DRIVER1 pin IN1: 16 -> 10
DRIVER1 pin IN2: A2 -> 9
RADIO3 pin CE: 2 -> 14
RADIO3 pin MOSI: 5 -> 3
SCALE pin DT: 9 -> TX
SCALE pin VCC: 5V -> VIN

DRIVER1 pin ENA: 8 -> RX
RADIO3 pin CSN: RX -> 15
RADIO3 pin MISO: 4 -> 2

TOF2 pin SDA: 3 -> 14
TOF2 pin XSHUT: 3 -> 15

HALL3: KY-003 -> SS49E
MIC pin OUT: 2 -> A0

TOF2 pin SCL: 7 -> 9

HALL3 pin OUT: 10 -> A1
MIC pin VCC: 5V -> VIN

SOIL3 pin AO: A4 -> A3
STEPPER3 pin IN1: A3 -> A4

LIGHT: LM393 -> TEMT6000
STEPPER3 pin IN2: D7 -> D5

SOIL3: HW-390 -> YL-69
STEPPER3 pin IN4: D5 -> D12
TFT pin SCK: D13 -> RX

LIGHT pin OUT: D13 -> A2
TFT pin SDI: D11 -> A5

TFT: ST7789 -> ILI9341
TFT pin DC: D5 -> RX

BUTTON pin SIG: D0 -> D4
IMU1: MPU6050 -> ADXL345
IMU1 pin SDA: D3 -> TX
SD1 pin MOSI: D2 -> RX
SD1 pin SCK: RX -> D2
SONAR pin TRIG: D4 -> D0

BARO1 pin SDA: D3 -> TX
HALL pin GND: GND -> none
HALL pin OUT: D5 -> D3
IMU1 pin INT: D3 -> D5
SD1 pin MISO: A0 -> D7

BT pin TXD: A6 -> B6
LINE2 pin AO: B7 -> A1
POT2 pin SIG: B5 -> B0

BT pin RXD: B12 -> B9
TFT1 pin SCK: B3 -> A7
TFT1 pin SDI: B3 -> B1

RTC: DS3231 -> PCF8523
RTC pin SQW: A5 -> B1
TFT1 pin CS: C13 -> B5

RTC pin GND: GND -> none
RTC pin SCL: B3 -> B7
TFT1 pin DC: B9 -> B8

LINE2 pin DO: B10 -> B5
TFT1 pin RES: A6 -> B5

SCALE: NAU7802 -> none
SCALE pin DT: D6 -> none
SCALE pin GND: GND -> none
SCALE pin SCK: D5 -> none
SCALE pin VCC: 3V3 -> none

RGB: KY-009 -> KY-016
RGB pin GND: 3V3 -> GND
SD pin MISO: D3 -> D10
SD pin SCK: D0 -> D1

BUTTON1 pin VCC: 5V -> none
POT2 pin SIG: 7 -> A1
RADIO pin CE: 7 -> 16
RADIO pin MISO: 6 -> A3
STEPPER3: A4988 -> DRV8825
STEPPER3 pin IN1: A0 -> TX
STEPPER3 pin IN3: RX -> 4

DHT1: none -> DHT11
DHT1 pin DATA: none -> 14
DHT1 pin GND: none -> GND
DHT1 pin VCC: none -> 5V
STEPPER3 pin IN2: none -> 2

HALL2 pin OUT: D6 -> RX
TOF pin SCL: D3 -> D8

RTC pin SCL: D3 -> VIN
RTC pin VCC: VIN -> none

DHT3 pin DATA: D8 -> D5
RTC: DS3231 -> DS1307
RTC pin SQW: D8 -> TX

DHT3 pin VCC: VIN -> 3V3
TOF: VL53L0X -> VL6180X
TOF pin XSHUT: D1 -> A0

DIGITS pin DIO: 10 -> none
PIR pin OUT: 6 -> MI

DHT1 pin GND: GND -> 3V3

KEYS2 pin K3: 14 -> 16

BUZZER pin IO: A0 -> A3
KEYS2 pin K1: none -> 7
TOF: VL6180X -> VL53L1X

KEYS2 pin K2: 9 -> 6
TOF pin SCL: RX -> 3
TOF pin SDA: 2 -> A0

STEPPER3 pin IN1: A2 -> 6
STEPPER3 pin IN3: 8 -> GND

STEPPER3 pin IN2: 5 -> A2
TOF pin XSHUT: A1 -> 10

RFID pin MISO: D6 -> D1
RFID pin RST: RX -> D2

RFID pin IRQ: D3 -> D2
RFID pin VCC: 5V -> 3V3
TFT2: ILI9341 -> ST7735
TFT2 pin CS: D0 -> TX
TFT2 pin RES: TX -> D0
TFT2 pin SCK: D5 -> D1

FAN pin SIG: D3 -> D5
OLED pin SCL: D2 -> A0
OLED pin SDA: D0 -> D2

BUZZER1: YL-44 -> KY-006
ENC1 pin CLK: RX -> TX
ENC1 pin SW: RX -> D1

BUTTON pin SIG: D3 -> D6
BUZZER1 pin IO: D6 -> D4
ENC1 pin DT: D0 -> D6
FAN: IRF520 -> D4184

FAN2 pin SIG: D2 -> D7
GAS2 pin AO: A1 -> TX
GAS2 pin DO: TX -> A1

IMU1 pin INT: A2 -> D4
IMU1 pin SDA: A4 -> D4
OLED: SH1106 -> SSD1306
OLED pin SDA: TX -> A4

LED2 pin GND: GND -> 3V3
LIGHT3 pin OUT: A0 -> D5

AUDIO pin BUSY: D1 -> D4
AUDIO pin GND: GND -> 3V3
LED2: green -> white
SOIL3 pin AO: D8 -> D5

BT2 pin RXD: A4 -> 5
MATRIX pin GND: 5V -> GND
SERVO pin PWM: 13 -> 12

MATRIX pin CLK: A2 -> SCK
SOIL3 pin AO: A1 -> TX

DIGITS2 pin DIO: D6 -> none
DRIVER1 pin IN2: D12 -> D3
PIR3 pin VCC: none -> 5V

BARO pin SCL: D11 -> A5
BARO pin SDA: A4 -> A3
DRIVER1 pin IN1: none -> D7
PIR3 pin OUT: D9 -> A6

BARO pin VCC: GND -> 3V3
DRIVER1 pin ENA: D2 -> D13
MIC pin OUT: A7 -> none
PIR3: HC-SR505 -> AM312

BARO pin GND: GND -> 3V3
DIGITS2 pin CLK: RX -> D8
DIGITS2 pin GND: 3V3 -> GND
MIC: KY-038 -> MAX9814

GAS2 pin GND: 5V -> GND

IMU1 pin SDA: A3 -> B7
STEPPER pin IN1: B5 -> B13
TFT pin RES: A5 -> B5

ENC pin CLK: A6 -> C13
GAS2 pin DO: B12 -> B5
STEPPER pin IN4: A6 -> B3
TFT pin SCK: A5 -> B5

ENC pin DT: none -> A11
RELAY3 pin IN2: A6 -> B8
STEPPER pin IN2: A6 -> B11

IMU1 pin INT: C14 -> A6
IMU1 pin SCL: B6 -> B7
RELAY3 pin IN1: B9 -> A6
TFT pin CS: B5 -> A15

------------------------------------------------------------

Exercise: Retype all the data, changing nothing.

Task response:
DRIVER1 pin IN1: 16 -> 10
DRIVER1 pin IN2: A2 -> 9
RADIO3 pin CE: 2 -> 14
RADIO3 pin MOSI: 5 -> 3
SCALE pin DT: 9 -> TX
SCALE pin VCC: 5V -> VIN

DRIVER1 pin ENA: 8 -> RX
RADIO3 pin CSN: RX -> 15
RADIO3 pin MISO: 4 -> 2

TOF2 pin SDA: 3 -> 14
TOF2 pin XSHUT: 3 -> 15

HALL3: KY-003 -> SS49E
MIC pin OUT: 2 -> A0

TOF2 pin SCL: 7 -> 9

HALL3 pin OUT: 10 -> A1
MIC pin VCC: 5V -> VIN

SOIL3 pin AO: A4 -> A3
STEPPER3 pin IN1: A3 -> A4

LIGHT: LM393 -> TEMT6000
STEPPER3 pin IN2: D7 -> D5

SOIL3: HW-390 -> YL-69
STEPPER3 pin IN4: D5 -> D12
TFT pin SCK: D13 -> RX

LIGHT pin OUT: D13 -> A2
TFT pin SDI: D11 -> A5

TFT: ST7789 -> ILI9341
TFT pin DC: D5 -> RX

BUTTON pin SIG: D0 -> D4
IMU1: MPU6050 -> ADXL345
IMU1 pin SDA: D3 -> TX
SD1 pin MOSI: D2 -> RX
SD1 pin SCK: RX -> D2
SONAR pin TRIG: D4 -> D0

BARO1 pin SDA: D3 -> TX
HALL pin GND: GND -> none
HALL pin OUT: D5 -> D3
IMU1 pin INT: D3 -> D5
SD1 pin MISO: A0 -> D7

BT pin TXD: A6 -> B6
LINE2 pin AO: B7 -> A1
POT2 pin SIG: B5 -> B0

BT pin RXD: B12 -> B9
TFT1 pin SCK: B3 -> A7
TFT1 pin SDI: B3 -> B1

RTC: DS3231 -> PCF8523
RTC pin SQW: A5 -> B1
TFT1 pin CS: C13 -> B5

RTC pin GND: GND -> none
RTC pin SCL: B3 -> B7
TFT1 pin DC: B9 -> B8

LINE2 pin DO: B10 -> B5
TFT1 pin RES: A6 -> B5

SCALE: NAU7802 -> none
SCALE pin DT: D6 -> none
SCALE pin GND: GND -> none
SCALE pin SCK: D5 -> none
SCALE pin VCC: 3V3 -> none

RGB: KY-009 -> KY-016
RGB pin GND: 3V3 -> GND
SD pin MISO: D3 -> D10
SD pin SCK: D0 -> D1

BUTTON1 pin VCC: 5V -> none
POT2 pin SIG: 7 -> A1
RADIO pin CE: 7 -> 16
RADIO pin MISO: 6 -> A3
STEPPER3: A4988 -> DRV8825
STEPPER3 pin IN1: A0 -> TX
STEPPER3 pin IN3: RX -> 4

DHT1: none -> DHT11
DHT1 pin DATA: none -> 14
DHT1 pin GND: none -> GND
DHT1 pin VCC: none -> 5V
STEPPER3 pin IN2: none -> 2

HALL2 pin OUT: D6 -> RX
TOF pin SCL: D3 -> D8

RTC pin SCL: D3 -> VIN
RTC pin VCC: VIN -> none

DHT3 pin DATA: D8 -> D5
RTC: DS3231 -> DS1307
RTC pin SQW: D8 -> TX

DHT3 pin VCC: VIN -> 3V3
TOF: VL53L0X -> VL6180X
TOF pin XSHUT: D1 -> A0

DIGITS pin DIO: 10 -> none
PIR pin OUT: 6 -> MI

DHT1 pin GND: GND -> 3V3

KEYS2 pin K3: 14 -> 16

BUZZER pin IO: A0 -> A3
KEYS2 pin K1: none -> 7
TOF: VL6180X -> VL53L1X

KEYS2 pin K2: 9 -> 6
TOF pin SCL: RX -> 3
TOF pin SDA: 2 -> A0

STEPPER3 pin IN1: A2 -> 6
STEPPER3 pin IN3: 8 -> GND

STEPPER3 pin IN2: 5 -> A2
TOF pin XSHUT: A1 -> 10

RFID pin MISO: D6 -> D1
RFID pin RST: RX -> D2

RFID pin IRQ: D3 -> D2
RFID pin VCC: 5V -> 3V3
TFT2: ILI9341 -> ST7735
TFT2 pin CS: D0 -> TX
TFT2 pin RES: TX -> D0
TFT2 pin SCK: D5 -> D1

FAN pin SIG: D3 -> D5
OLED pin SCL: D2 -> A0
OLED pin SDA: D0 -> D2

BUZZER1: YL-44 -> KY-006
ENC1 pin CLK: RX -> TX
ENC1 pin SW: RX -> D1

BUTTON pin SIG: D3 -> D6
BUZZER1 pin IO: D6 -> D4
ENC1 pin DT: D0 -> D6
FAN: IRF520 -> D4184

FAN2 pin SIG: D2 -> D7
GAS2 pin AO: A1 -> TX
GAS2 pin DO: TX -> A1

IMU1 pin INT: A2 -> D4
IMU1 pin SDA: A4 -> D4
OLED: SH1106 -> SSD1306
OLED pin SDA: TX -> A4

LED2 pin GND: GND -> 3V3
LIGHT3 pin OUT: A0 -> D5

AUDIO pin BUSY: D1 -> D4
AUDIO pin GND: GND -> 3V3
LED2: green -> white
SOIL3 pin AO: D8 -> D5

BT2 pin RXD: A4 -> 5
MATRIX pin GND: 5V -> GND
SERVO pin PWM: 13 -> 12

MATRIX pin CLK: A2 -> SCK
SOIL3 pin AO: A1 -> TX

DIGITS2 pin DIO: D6 -> none
DRIVER1 pin IN2: D12 -> D3
PIR3 pin VCC: none -> 5V

BARO pin SCL: D11 -> A5
BARO pin SDA: A4 -> A3
DRIVER1 pin IN1: none -> D7
PIR3 pin OUT: D9 -> A6

BARO pin VCC: GND -> 3V3
DRIVER1 pin ENA: D2 -> D13
MIC pin OUT: A7 -> none
PIR3: HC-SR505 -> AM312

BARO pin GND: GND -> 3V3
DIGITS2 pin CLK: RX -> D8
DIGITS2 pin GND: 3V3 -> GND
MIC: KY-038 -> MAX9814

GAS2 pin GND: 5V -> GND

IMU1 pin SDA: A3 -> B7
STEPPER pin IN1: B5 -> B13
TFT pin RES: A5 -> B5

ENC pin CLK: A6 -> C13
GAS2 pin DO: B12 -> B5
STEPPER pin IN4: A6 -> B3
TFT pin SCK: A5 -> B5

ENC pin DT: none -> A11
RELAY3 pin IN2: A6 -> B8
STEPPER pin IN2: A6 -> B11

IMU1 pin INT: C14 -> A6
IMU1 pin SCL: B6 -> B7
RELAY3 pin IN1: B9 -> A6
TFT pin CS: B5 -> A15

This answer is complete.